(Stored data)
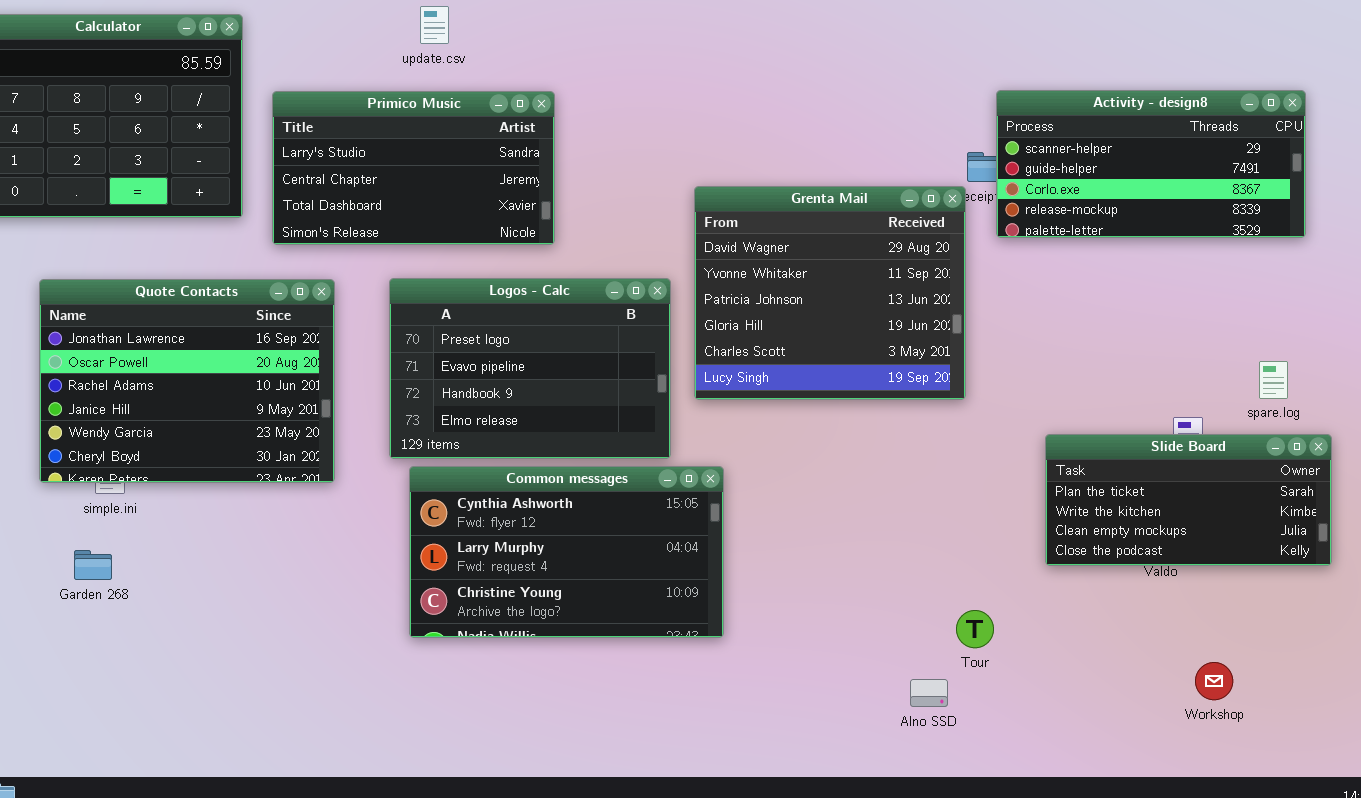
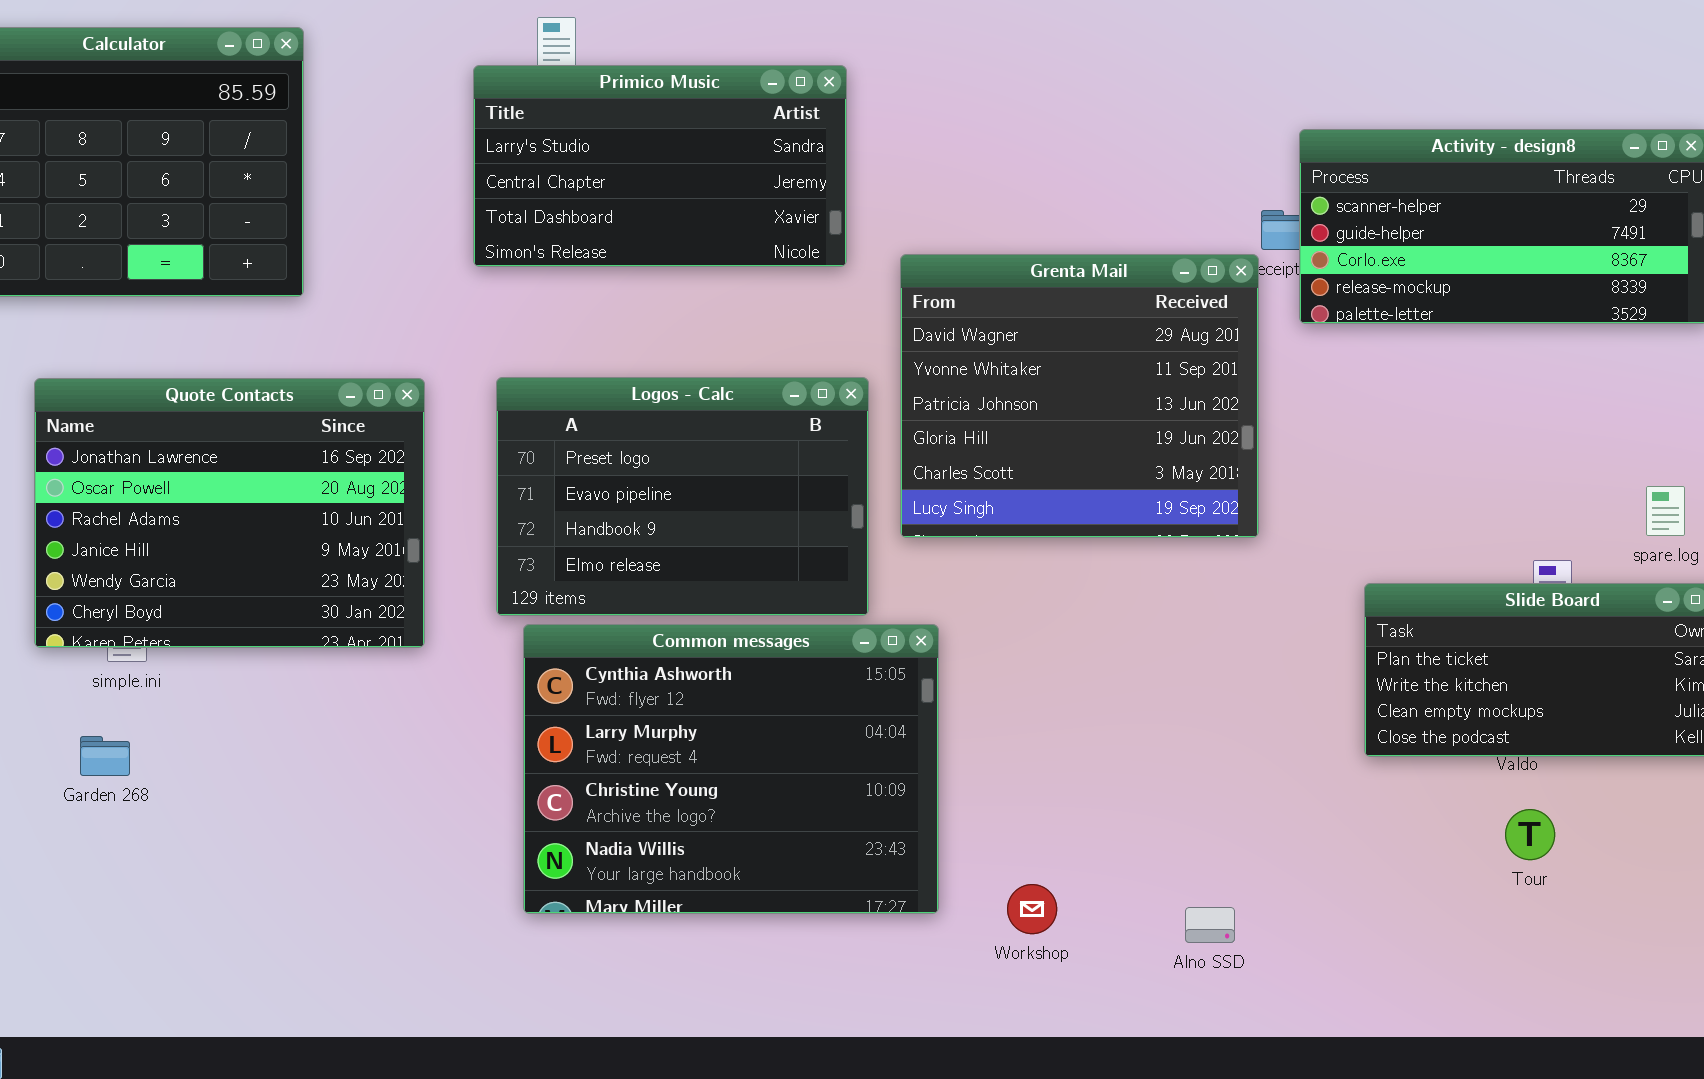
Primico Music: [272,91,555,245] -> [473,65,847,267], moved
Common messages: [409,466,724,638] -> [523,624,939,914], resized
Tour: [956,610,994,648] -> [1505,809,1555,860], moved
Workshop: [1195,662,1233,700] -> [1007,884,1057,934], moved

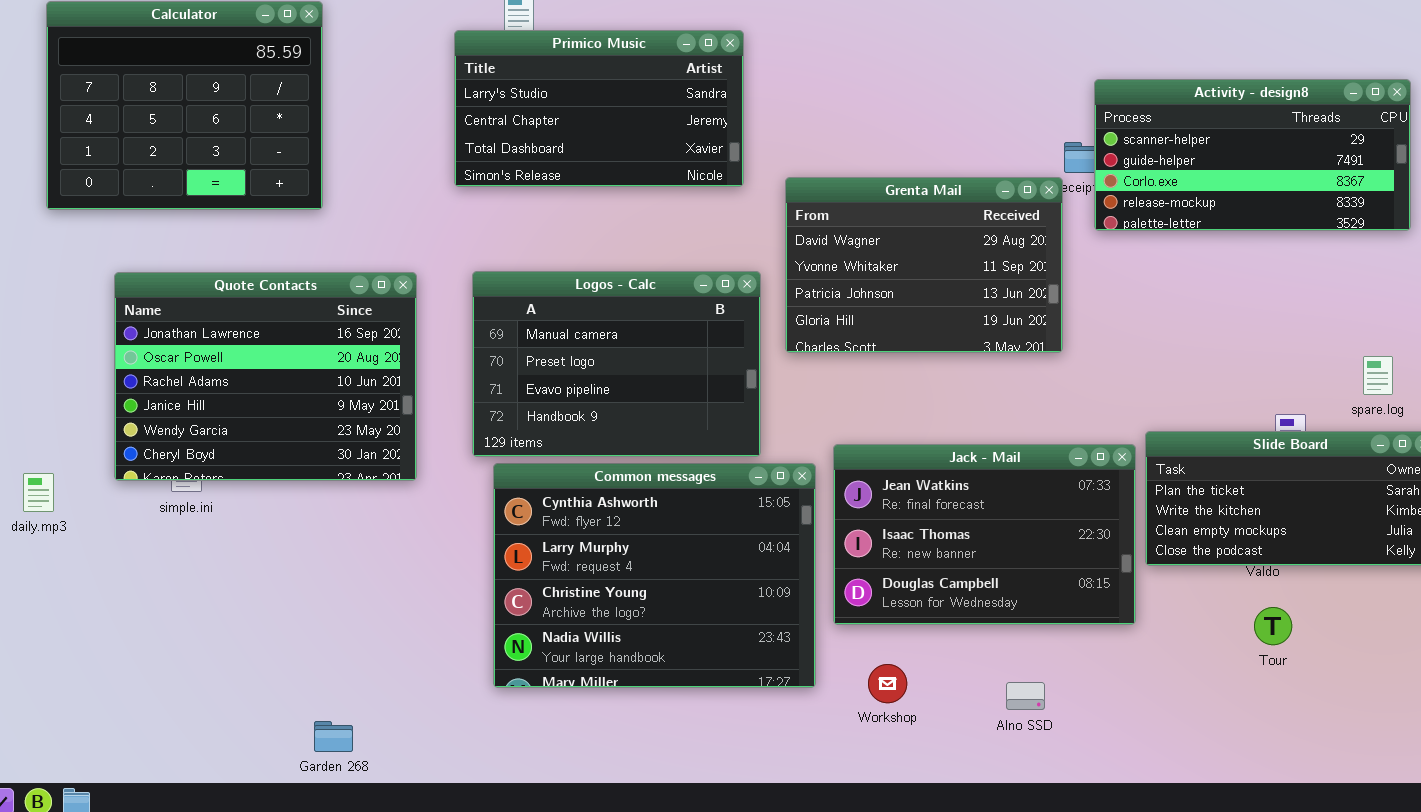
Grenta Mail: [900,254,1259,538] -> [785,177,1063,353], resized
Logos - Calc: [496,377,869,616] -> [472,271,761,457], scrolled up 1 row
Jack - Mail: none -> [833,444,1136,625], opened
Garden 268: [80,736,130,776] -> [314,721,353,752], moved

Exercise requirements:
When you transcribe the entries above, keep every word exact and leave out the pictures.

Written solution:
Primico Music: [272,91,555,245] -> [473,65,847,267], moved
Common messages: [409,466,724,638] -> [523,624,939,914], resized
Tour: [956,610,994,648] -> [1505,809,1555,860], moved
Workshop: [1195,662,1233,700] -> [1007,884,1057,934], moved

Grenta Mail: [900,254,1259,538] -> [785,177,1063,353], resized
Logos - Calc: [496,377,869,616] -> [472,271,761,457], scrolled up 1 row
Jack - Mail: none -> [833,444,1136,625], opened
Garden 268: [80,736,130,776] -> [314,721,353,752], moved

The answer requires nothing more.